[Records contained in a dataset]
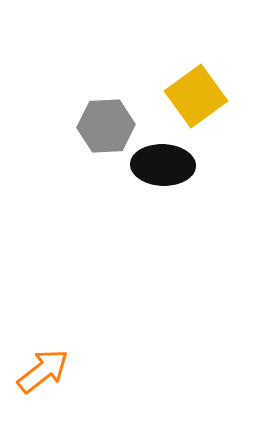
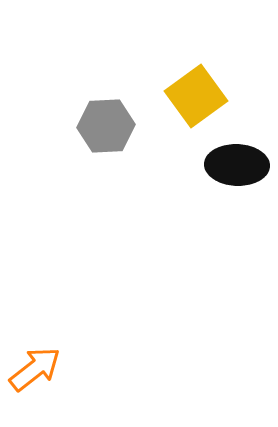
black ellipse: moved 74 px right
orange arrow: moved 8 px left, 2 px up
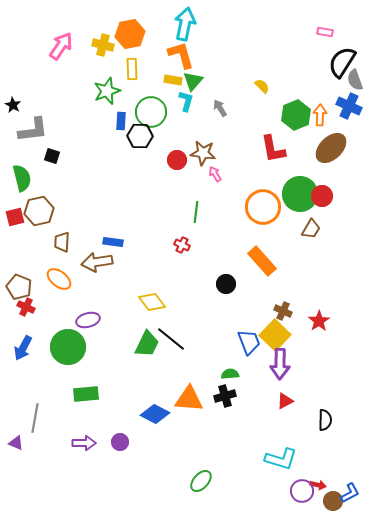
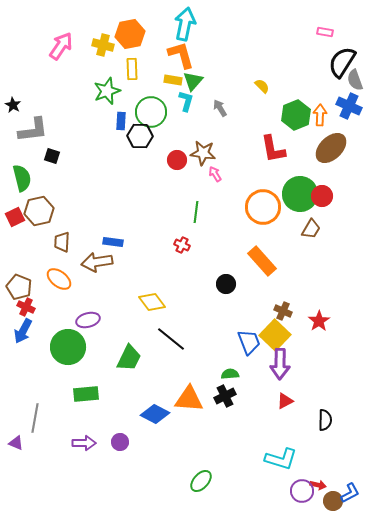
red square at (15, 217): rotated 12 degrees counterclockwise
green trapezoid at (147, 344): moved 18 px left, 14 px down
blue arrow at (23, 348): moved 17 px up
black cross at (225, 396): rotated 10 degrees counterclockwise
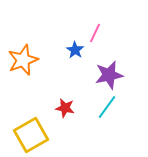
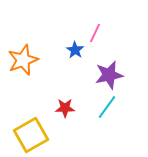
red star: rotated 12 degrees counterclockwise
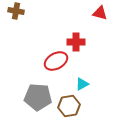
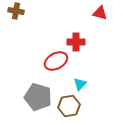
cyan triangle: moved 2 px left; rotated 16 degrees counterclockwise
gray pentagon: rotated 12 degrees clockwise
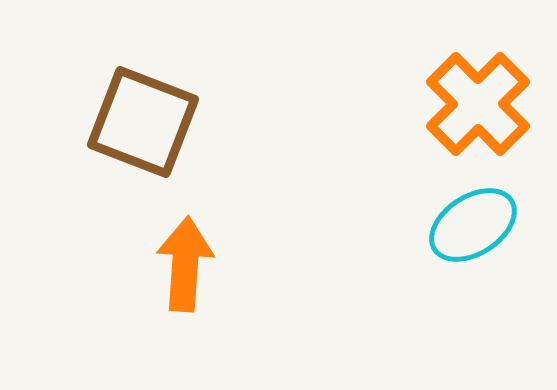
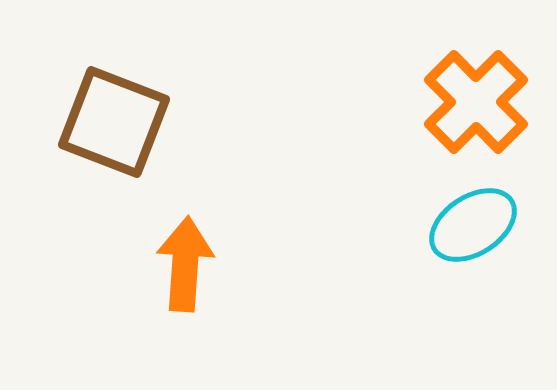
orange cross: moved 2 px left, 2 px up
brown square: moved 29 px left
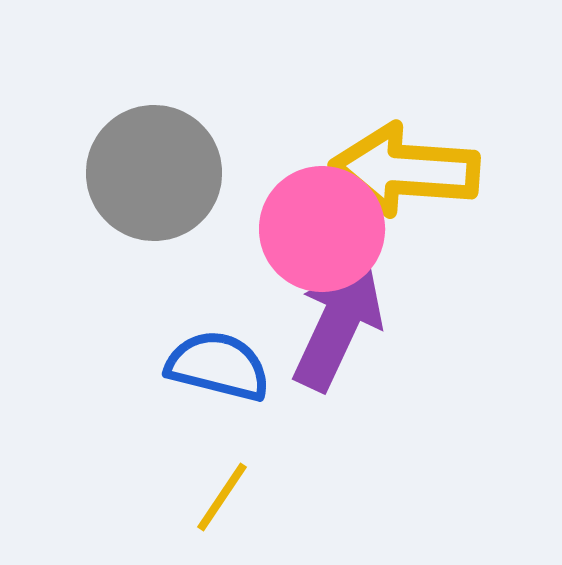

DIRECTIONS FOR THIS TASK: Going through the data, count each line where the word "degrees" appears, and state only the total.

RESULT: 5